* **Activity**:
Please write out all the entries exactly, without the pictures.

--- Material for this task Enclosed Below ---

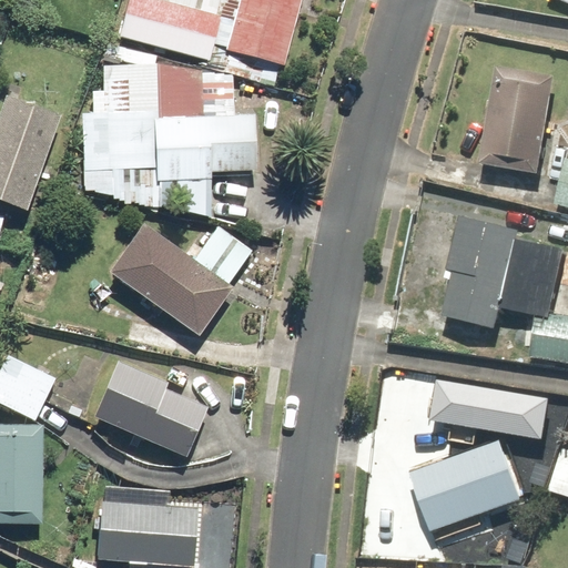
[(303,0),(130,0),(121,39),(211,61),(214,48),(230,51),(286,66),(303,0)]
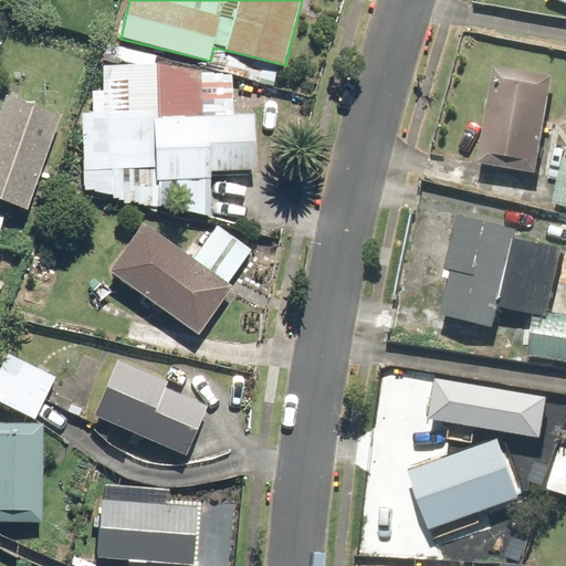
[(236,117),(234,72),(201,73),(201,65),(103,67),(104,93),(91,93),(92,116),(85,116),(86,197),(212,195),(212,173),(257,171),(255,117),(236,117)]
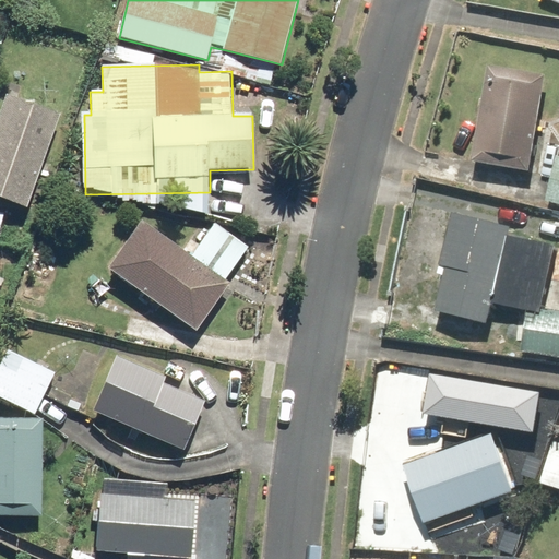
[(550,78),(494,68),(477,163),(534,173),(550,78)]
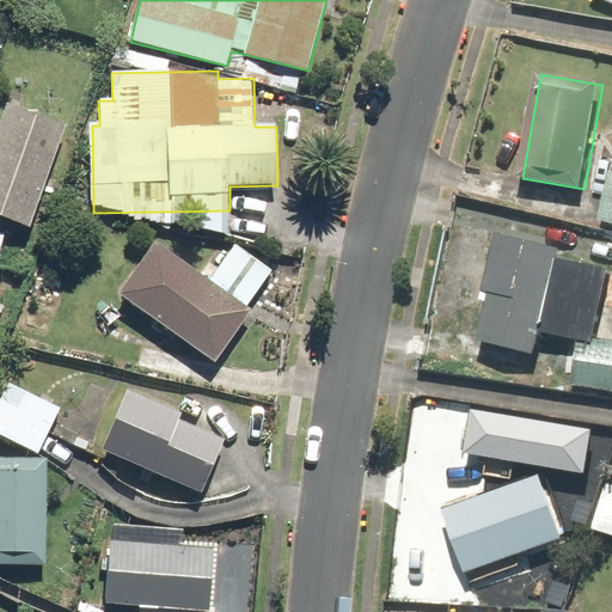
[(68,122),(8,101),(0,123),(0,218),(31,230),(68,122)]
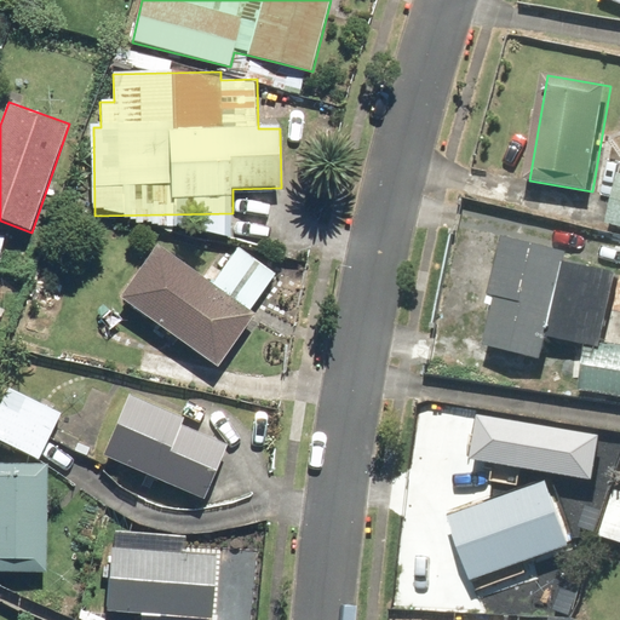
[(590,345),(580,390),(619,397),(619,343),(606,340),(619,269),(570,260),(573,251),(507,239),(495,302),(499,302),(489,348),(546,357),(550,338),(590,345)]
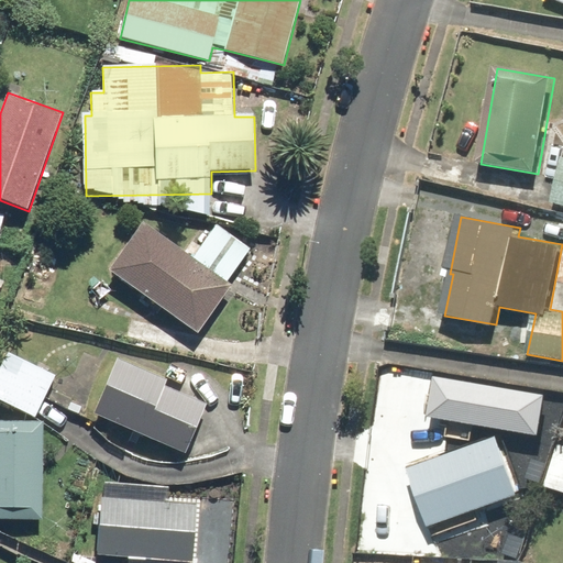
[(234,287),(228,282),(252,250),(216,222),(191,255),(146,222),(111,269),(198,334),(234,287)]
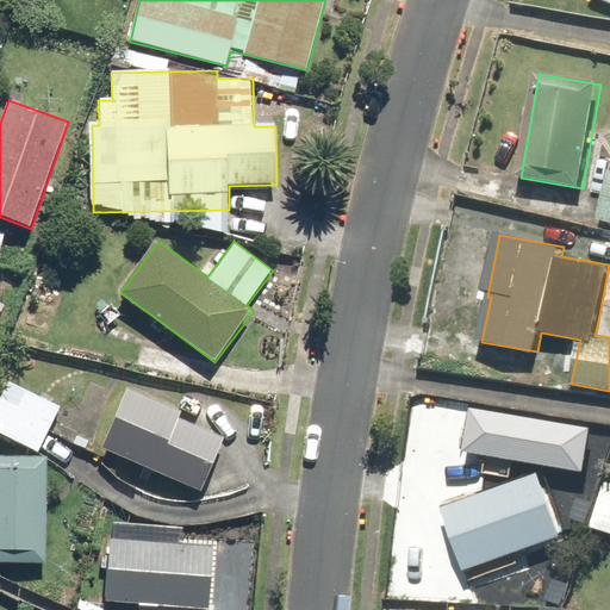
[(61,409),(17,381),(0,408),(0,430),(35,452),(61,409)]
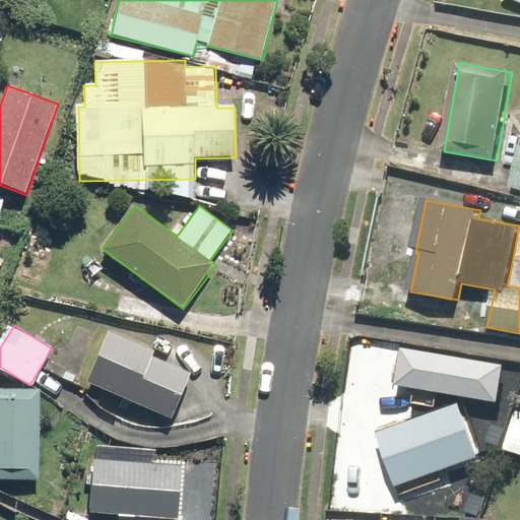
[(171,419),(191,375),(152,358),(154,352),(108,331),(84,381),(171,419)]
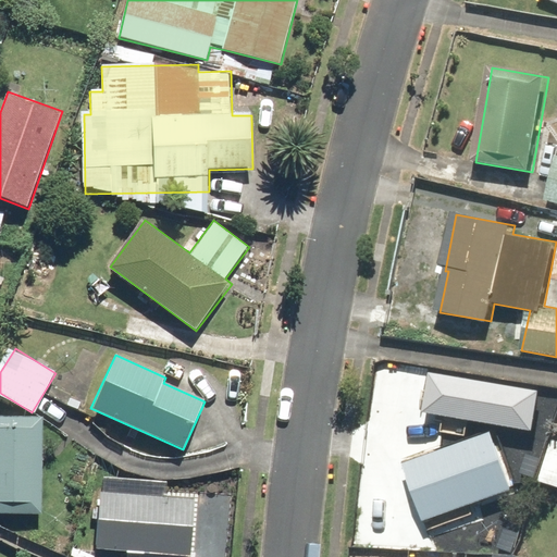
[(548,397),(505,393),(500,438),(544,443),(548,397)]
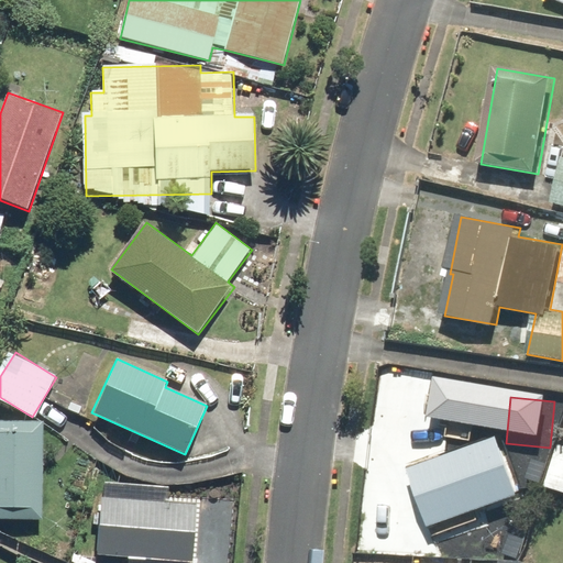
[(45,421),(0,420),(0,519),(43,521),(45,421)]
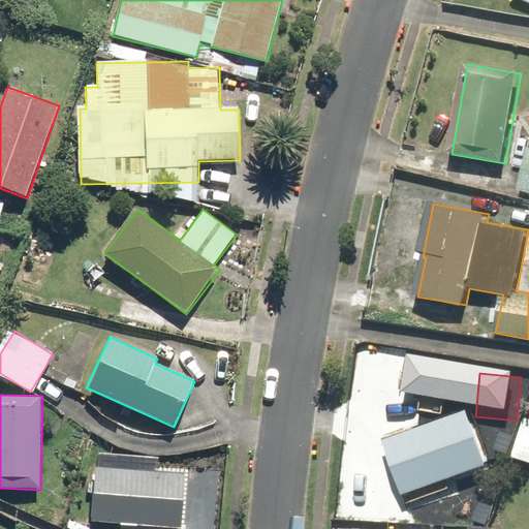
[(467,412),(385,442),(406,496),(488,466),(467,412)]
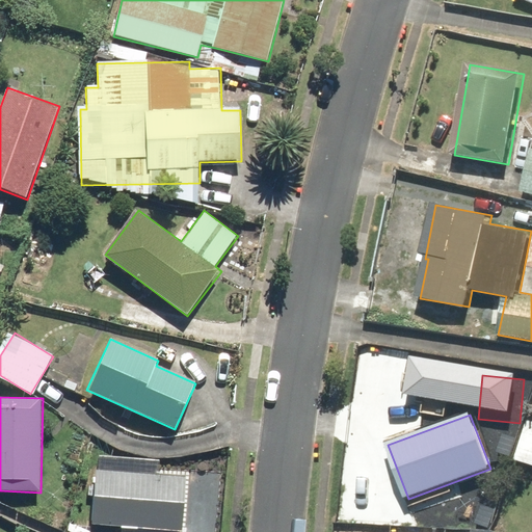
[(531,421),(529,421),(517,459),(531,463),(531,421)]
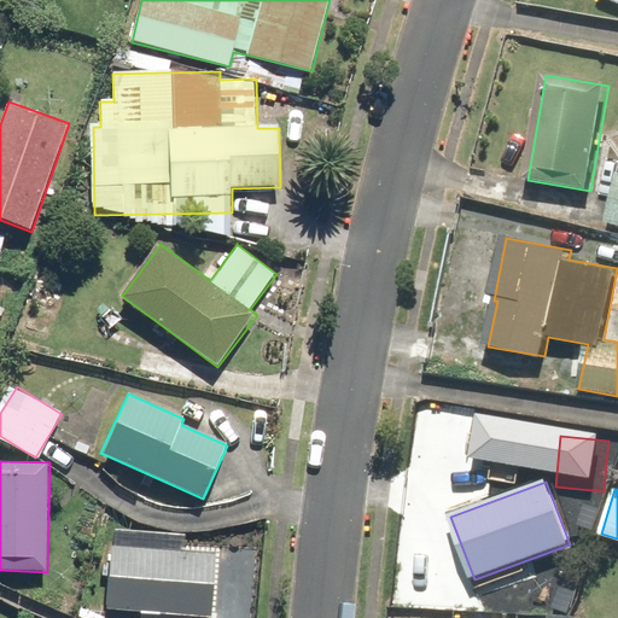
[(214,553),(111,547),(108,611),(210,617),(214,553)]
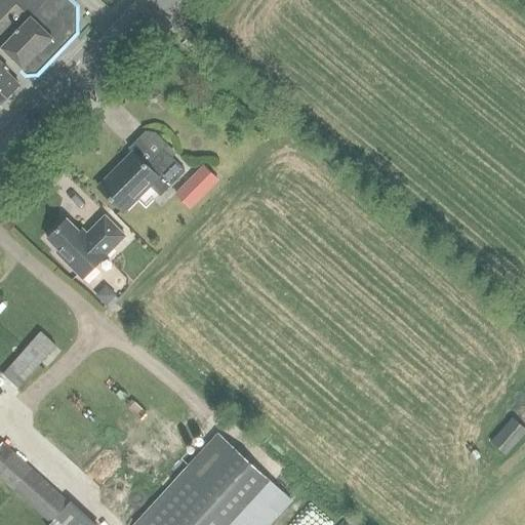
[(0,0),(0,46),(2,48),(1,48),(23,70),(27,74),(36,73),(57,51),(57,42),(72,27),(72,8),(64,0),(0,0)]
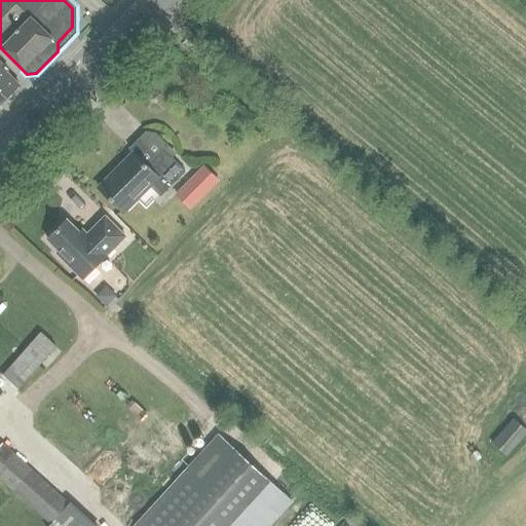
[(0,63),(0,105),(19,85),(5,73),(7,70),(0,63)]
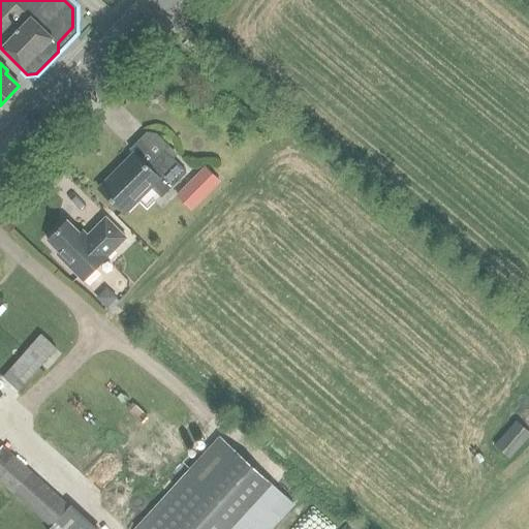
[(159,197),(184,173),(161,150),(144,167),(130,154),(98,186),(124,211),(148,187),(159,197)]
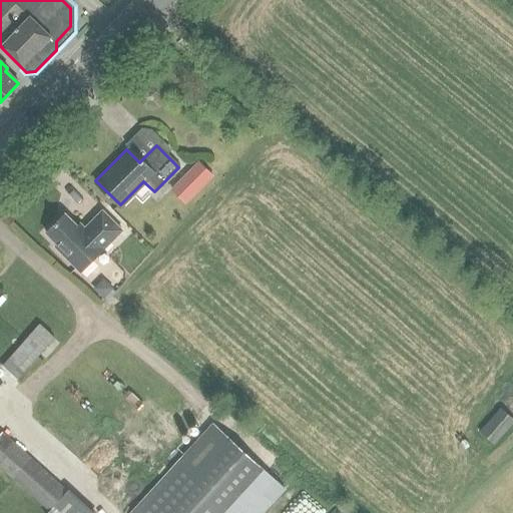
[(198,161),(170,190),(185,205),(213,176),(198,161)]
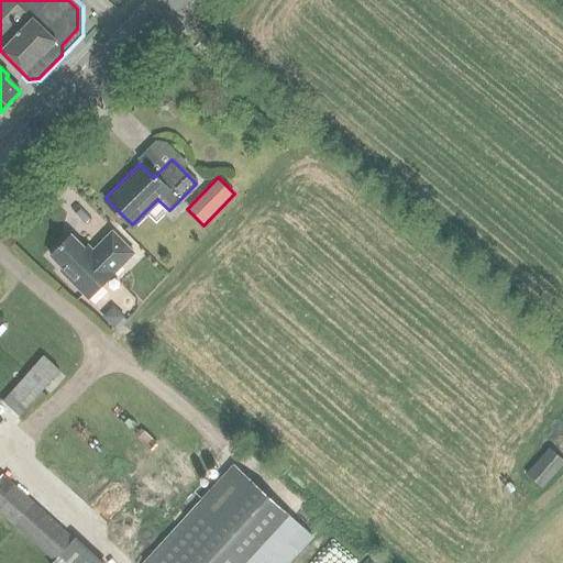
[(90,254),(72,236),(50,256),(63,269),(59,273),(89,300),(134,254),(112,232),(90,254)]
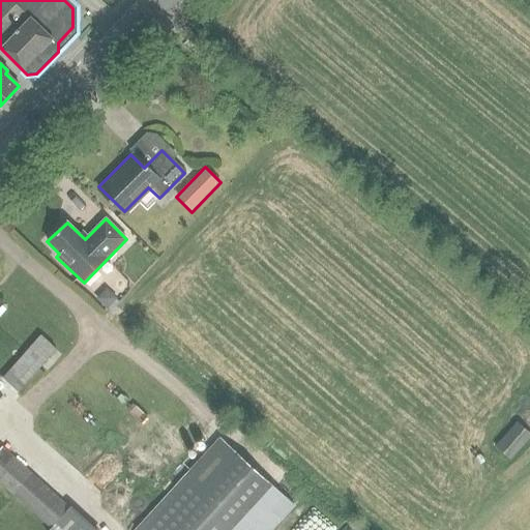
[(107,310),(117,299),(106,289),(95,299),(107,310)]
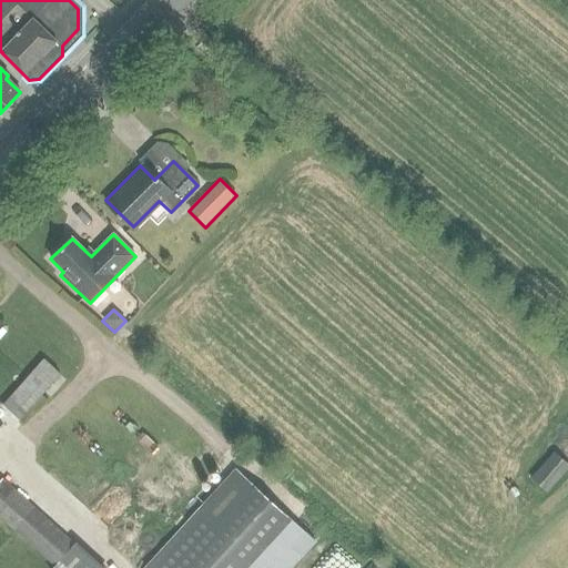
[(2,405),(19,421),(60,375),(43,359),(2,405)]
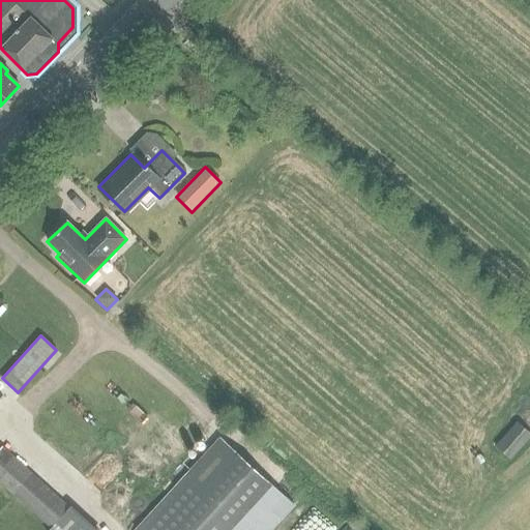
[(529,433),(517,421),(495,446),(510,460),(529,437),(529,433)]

--- End of Enclosed Material for this task ---

* **Answer to this task**:
[(303,0),(130,0),(121,39),(211,61),(214,48),(230,51),(286,66),(303,0)]
[(236,117),(234,72),(201,73),(201,65),(103,67),(104,93),(91,93),(92,116),(85,116),(86,197),(212,195),(212,173),(257,171),(255,117),(236,117)]
[(550,78),(494,68),(477,163),(534,173),(550,78)]
[(68,122),(8,101),(0,123),(0,218),(31,230),(68,122)]
[(590,345),(580,390),(619,397),(619,343),(606,340),(619,269),(570,260),(573,251),(507,239),(495,302),(499,302),(489,348),(546,357),(550,338),(590,345)]
[(234,287),(228,282),(252,250),(216,222),(191,255),(146,222),(111,269),(198,334),(234,287)]
[(61,409),(17,381),(0,408),(0,430),(35,452),(61,409)]
[(171,419),(191,375),(152,358),(154,352),(108,331),(84,381),(171,419)]
[(548,397),(505,393),(500,438),(544,443),(548,397)]
[(45,421),(0,420),(0,519),(43,521),(45,421)]
[(467,412),(385,442),(406,496),(488,466),(467,412)]
[(531,421),(529,421),(517,459),(531,463),(531,421)]
[(214,553),(111,547),(108,611),(210,617),(214,553)]
[(0,0),(0,46),(2,48),(1,48),(23,70),(27,74),(36,73),(57,51),(57,42),(72,27),(72,8),(64,0),(0,0)]
[(0,63),(0,105),(19,85),(5,73),(7,70),(0,63)]
[(159,197),(184,173),(161,150),(144,167),(130,154),(98,186),(124,211),(148,187),(159,197)]
[(198,161),(170,190),(185,205),(213,176),(198,161)]
[(90,254),(72,236),(50,256),(63,269),(59,273),(89,300),(134,254),(112,232),(90,254)]
[(107,310),(117,299),(106,289),(95,299),(107,310)]
[(2,405),(19,421),(60,375),(43,359),(2,405)]
[(529,433),(517,421),(495,446),(510,460),(529,437),(529,433)]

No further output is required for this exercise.